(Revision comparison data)

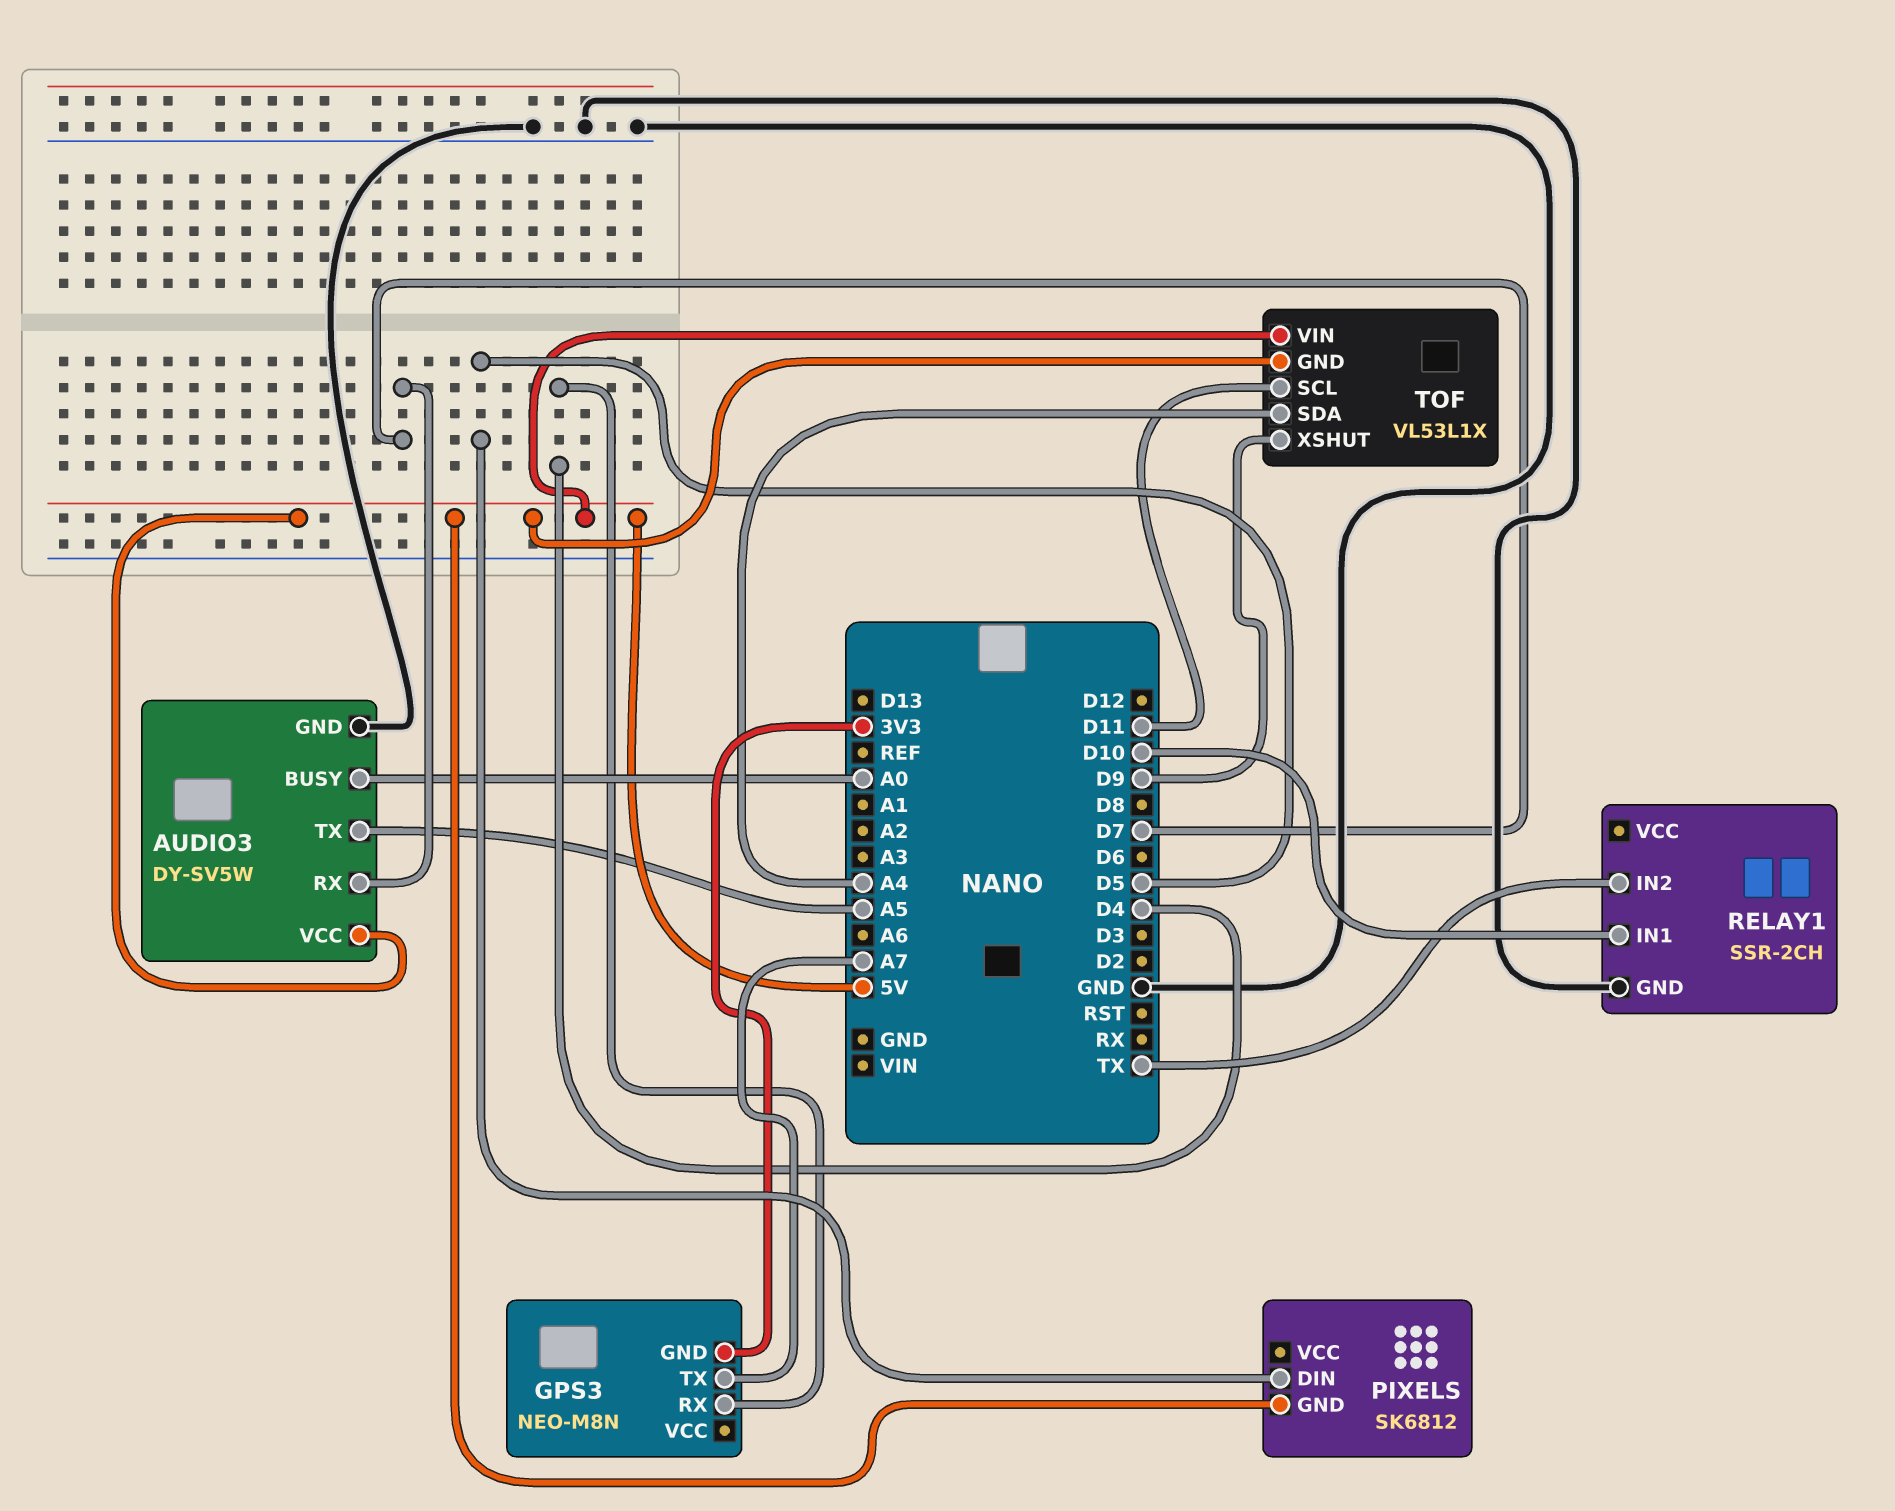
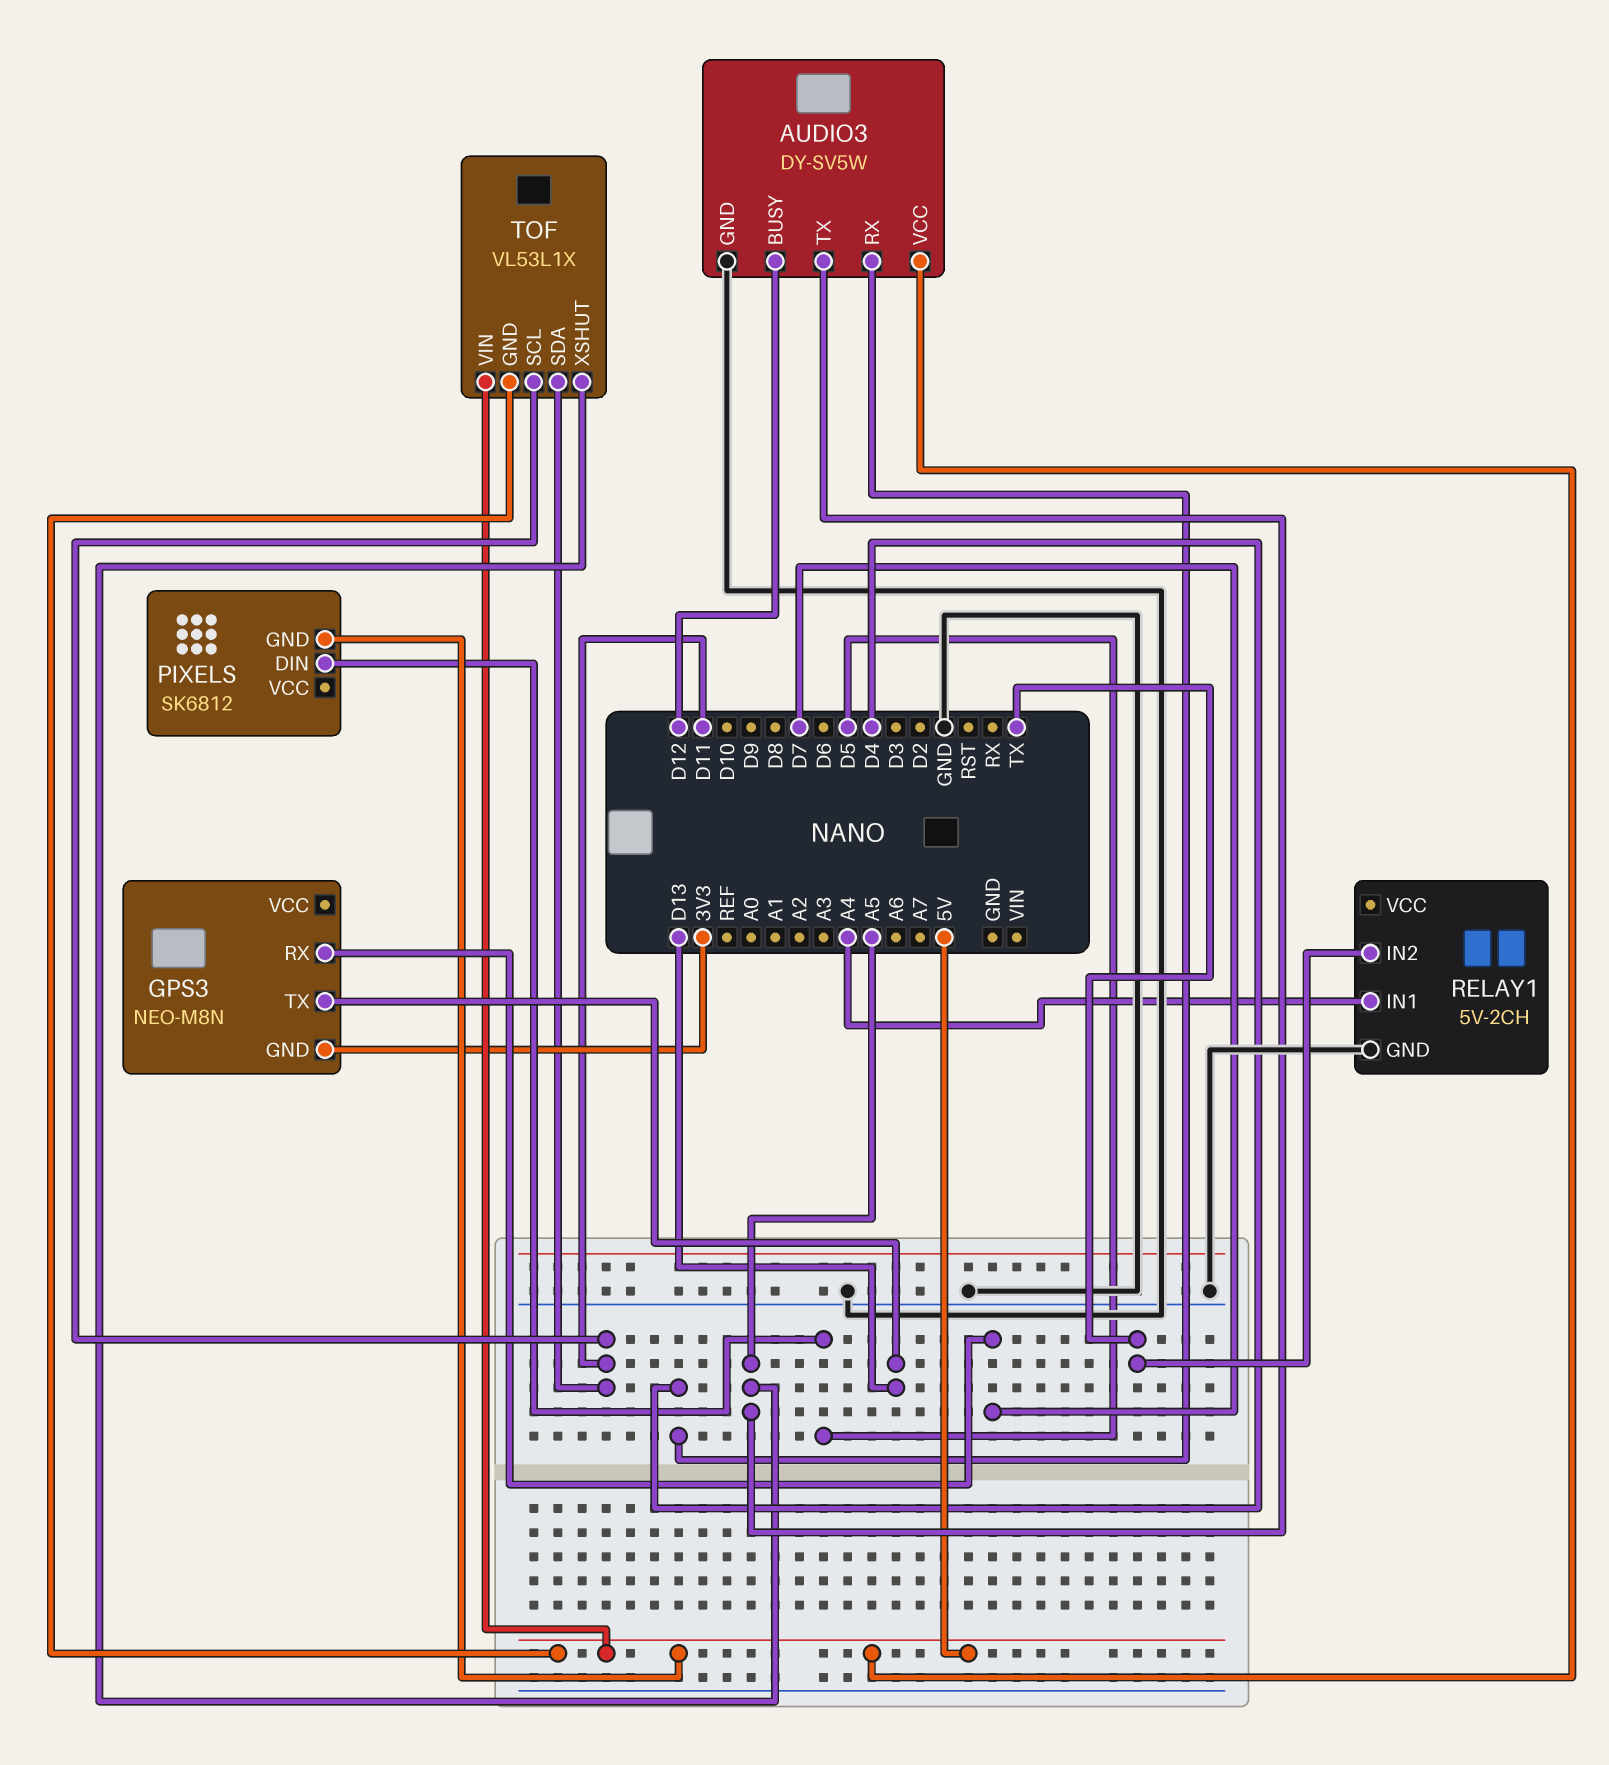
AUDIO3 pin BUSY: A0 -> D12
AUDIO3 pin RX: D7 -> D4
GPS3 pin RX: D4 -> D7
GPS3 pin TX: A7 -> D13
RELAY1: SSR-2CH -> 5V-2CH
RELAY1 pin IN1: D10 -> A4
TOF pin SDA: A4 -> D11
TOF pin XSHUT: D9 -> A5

#### [Task to carry out]
The response should repeat each record precisely and contain no pictures.

#### [Answer section]
AUDIO3 pin BUSY: A0 -> D12
AUDIO3 pin RX: D7 -> D4
GPS3 pin RX: D4 -> D7
GPS3 pin TX: A7 -> D13
RELAY1: SSR-2CH -> 5V-2CH
RELAY1 pin IN1: D10 -> A4
TOF pin SDA: A4 -> D11
TOF pin XSHUT: D9 -> A5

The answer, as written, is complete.